Work request: Every line below that has "purple" in it should be copied.

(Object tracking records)

■ ■ ■ ■

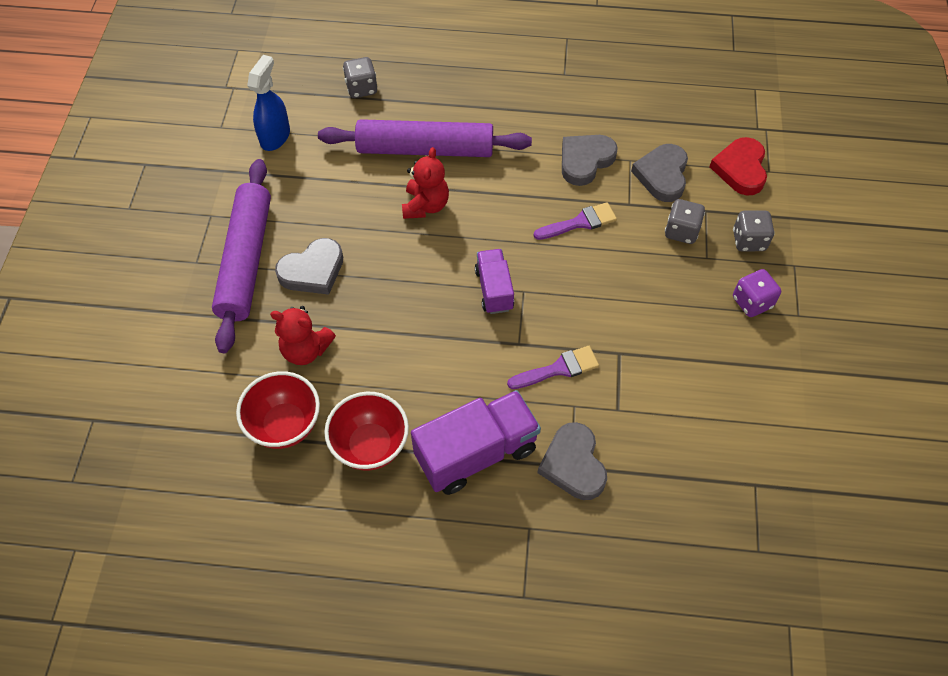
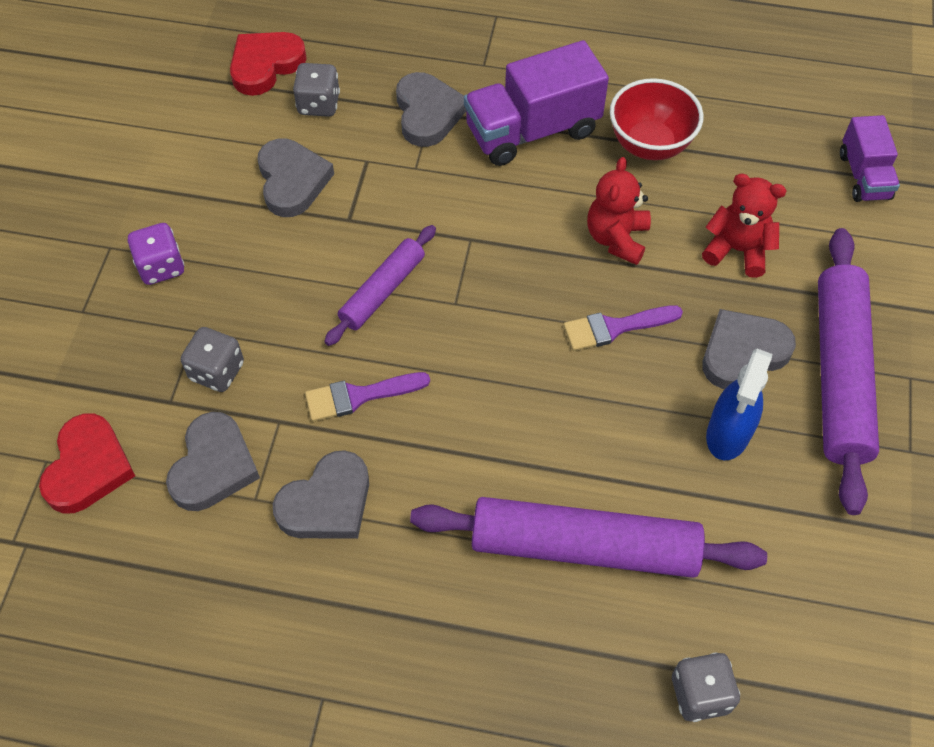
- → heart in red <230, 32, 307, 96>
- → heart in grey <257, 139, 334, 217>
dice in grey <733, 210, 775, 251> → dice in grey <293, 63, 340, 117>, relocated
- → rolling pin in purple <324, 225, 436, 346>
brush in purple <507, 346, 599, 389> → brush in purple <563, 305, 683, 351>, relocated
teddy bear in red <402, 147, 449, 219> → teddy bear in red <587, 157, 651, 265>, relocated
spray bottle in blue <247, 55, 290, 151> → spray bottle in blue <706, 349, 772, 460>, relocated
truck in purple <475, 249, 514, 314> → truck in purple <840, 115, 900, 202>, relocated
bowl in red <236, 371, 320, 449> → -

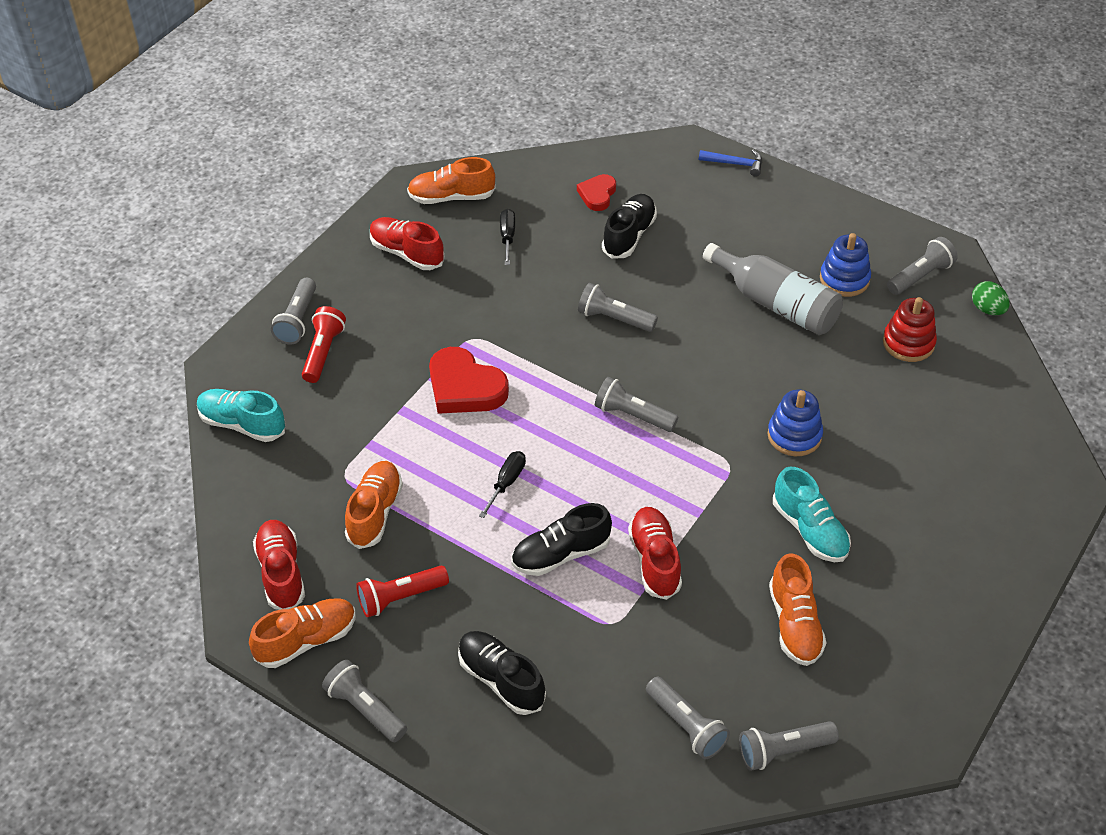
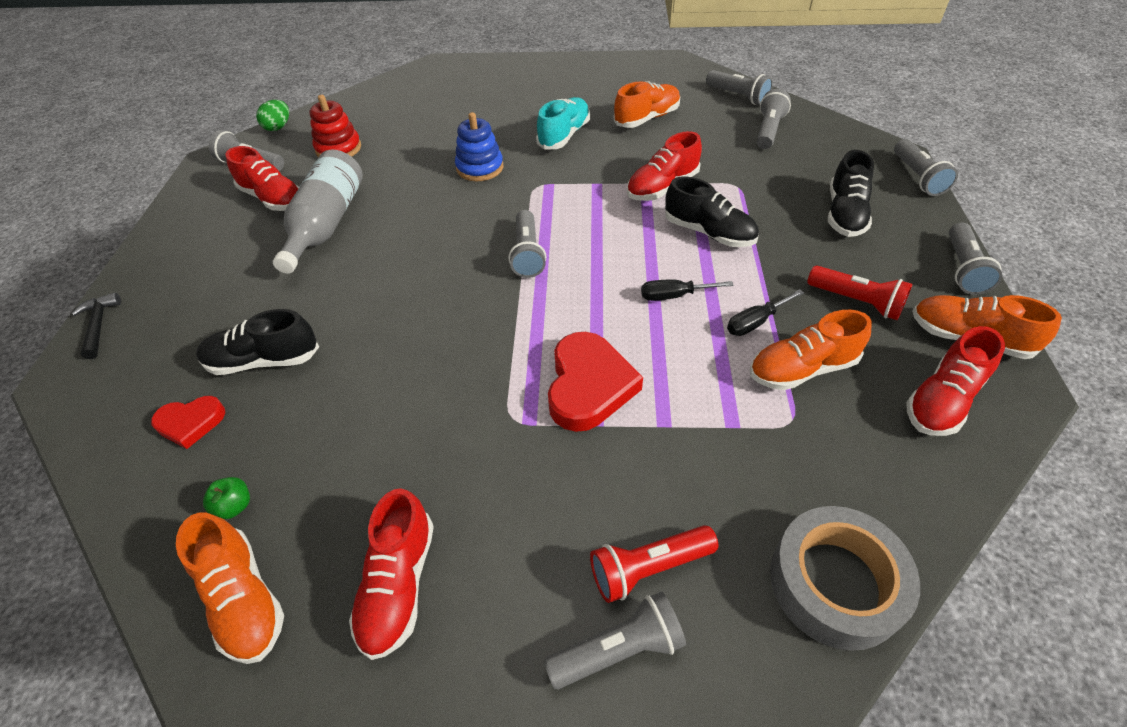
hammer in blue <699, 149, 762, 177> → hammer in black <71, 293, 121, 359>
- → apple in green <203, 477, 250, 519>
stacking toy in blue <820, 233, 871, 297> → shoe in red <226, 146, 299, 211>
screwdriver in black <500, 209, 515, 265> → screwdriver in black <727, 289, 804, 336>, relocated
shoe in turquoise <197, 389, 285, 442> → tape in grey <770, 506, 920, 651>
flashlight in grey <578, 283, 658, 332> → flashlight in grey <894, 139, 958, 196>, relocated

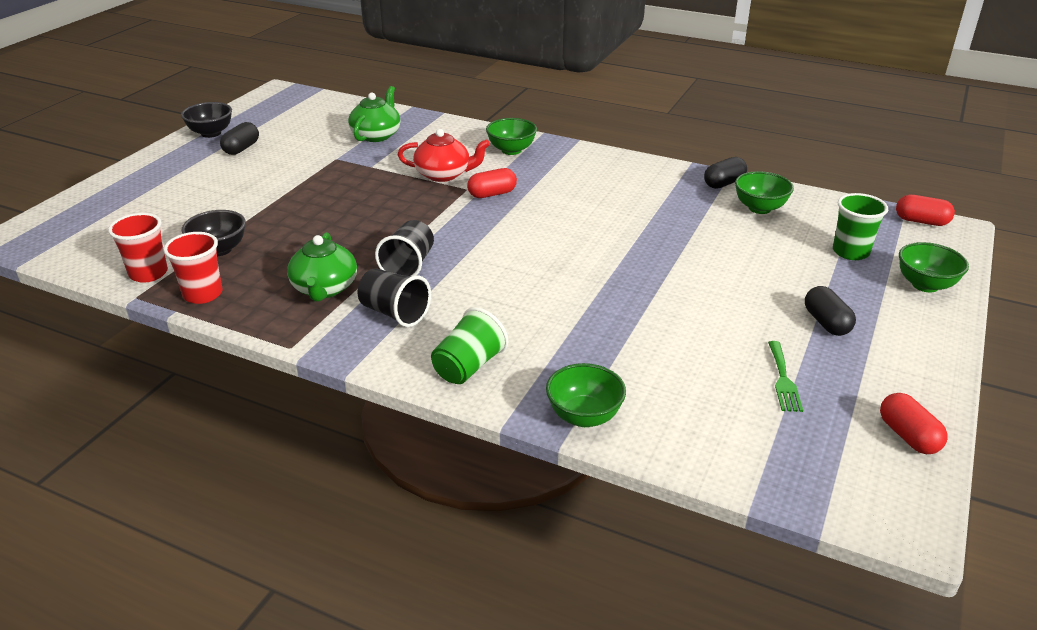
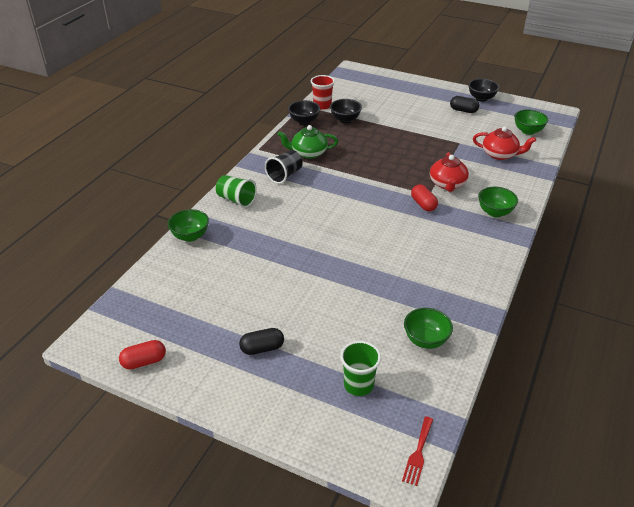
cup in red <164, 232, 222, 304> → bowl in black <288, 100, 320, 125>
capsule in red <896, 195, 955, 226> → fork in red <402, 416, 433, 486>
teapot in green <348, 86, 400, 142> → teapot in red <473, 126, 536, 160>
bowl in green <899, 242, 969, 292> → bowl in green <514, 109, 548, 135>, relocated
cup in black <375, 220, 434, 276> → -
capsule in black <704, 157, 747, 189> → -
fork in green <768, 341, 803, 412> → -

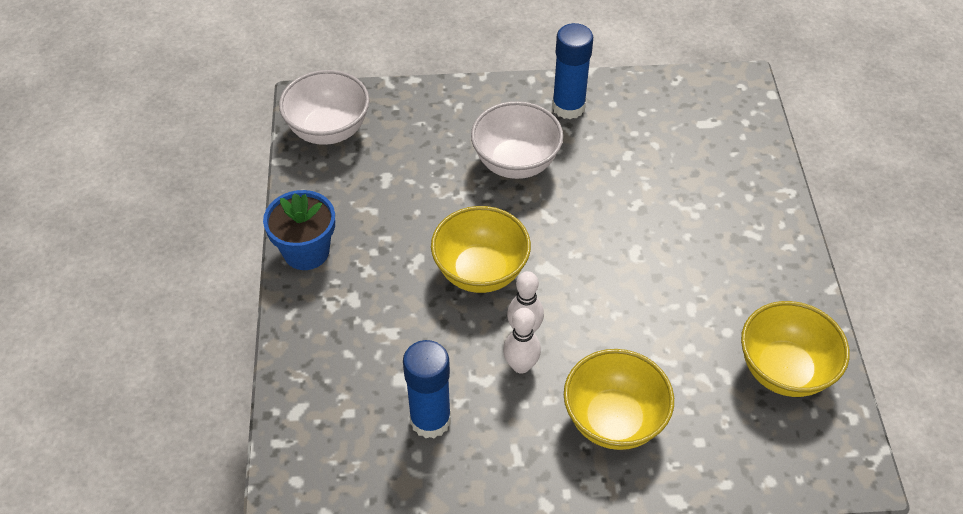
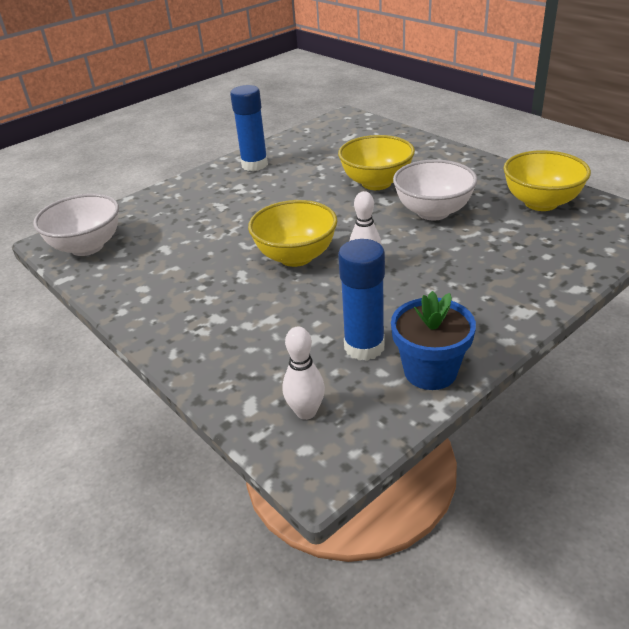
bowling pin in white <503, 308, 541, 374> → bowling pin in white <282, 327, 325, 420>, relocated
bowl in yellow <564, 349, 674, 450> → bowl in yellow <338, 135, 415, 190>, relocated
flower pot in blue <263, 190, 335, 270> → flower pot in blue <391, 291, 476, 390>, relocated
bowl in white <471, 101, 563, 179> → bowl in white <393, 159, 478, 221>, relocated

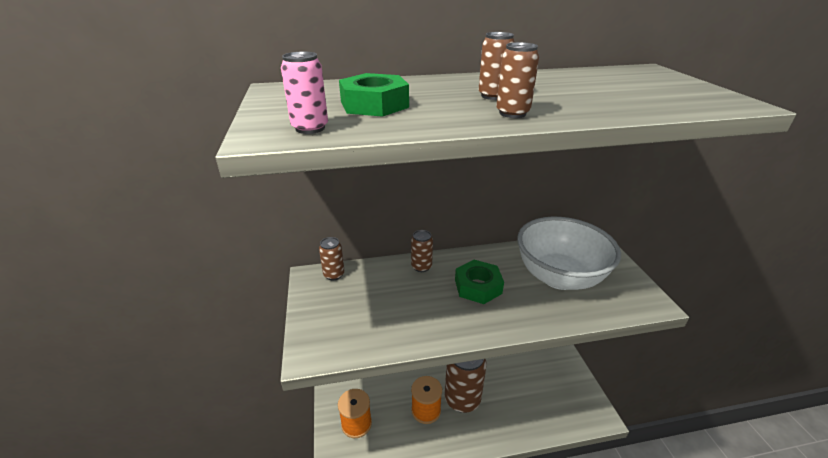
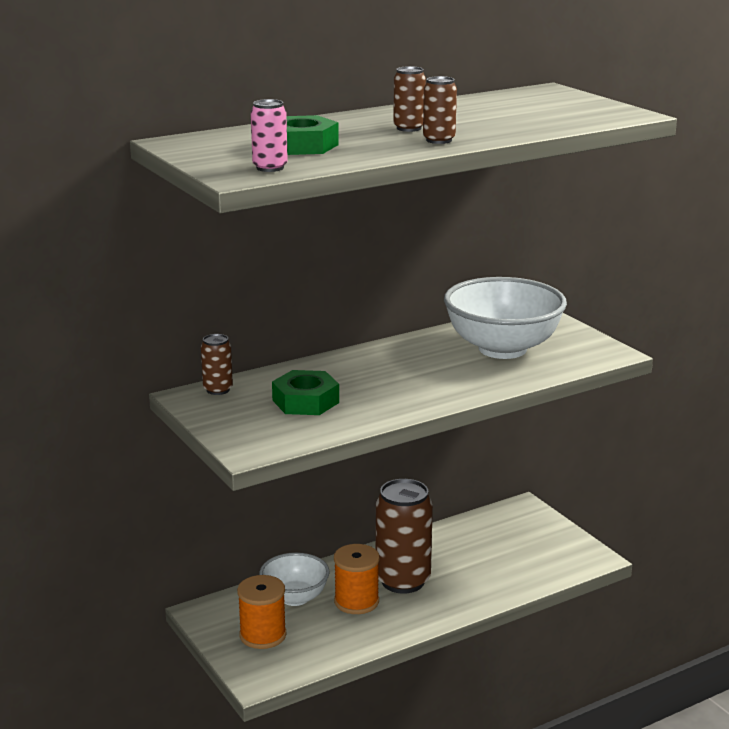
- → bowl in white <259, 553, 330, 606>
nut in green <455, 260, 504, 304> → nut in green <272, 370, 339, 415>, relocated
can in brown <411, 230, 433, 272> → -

■ ■ ■ ■

Output below:
- → rolling pin in purple <324, 225, 436, 346>
brush in purple <507, 346, 599, 389> → brush in purple <563, 305, 683, 351>, relocated
truck in purple <475, 249, 514, 314> → truck in purple <840, 115, 900, 202>, relocated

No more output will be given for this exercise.